(Activity):
Reproduce each record exactly. The pictures should be skipped.

(Available data):
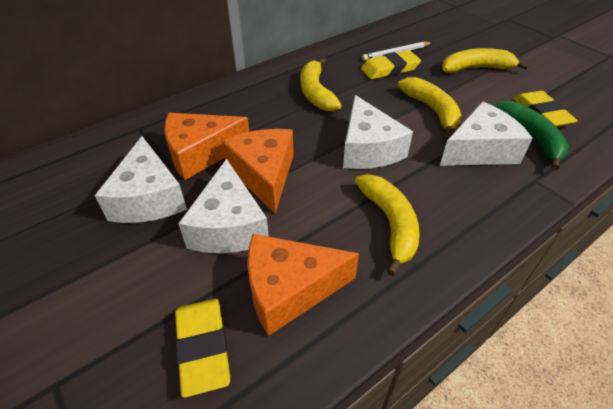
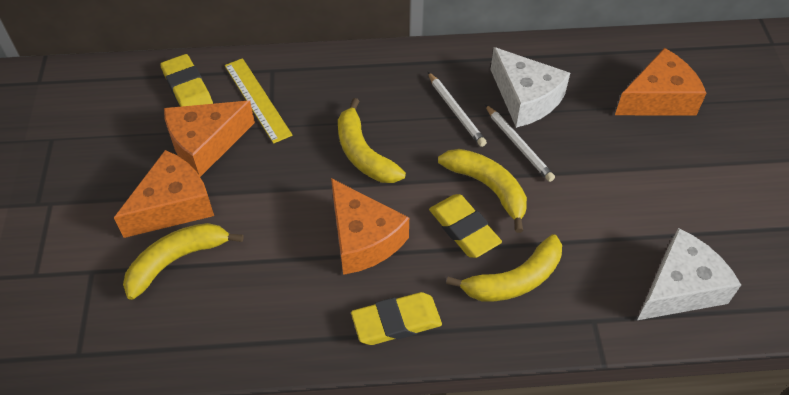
green banana: 1 -> 0
orange cheese: 3 -> 4
white cheese: 4 -> 2
white pencil: 1 -> 2
yellow ruler: 0 -> 1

(Exercise result):
green banana: 1 -> 0
orange cheese: 3 -> 4
white cheese: 4 -> 2
white pencil: 1 -> 2
yellow ruler: 0 -> 1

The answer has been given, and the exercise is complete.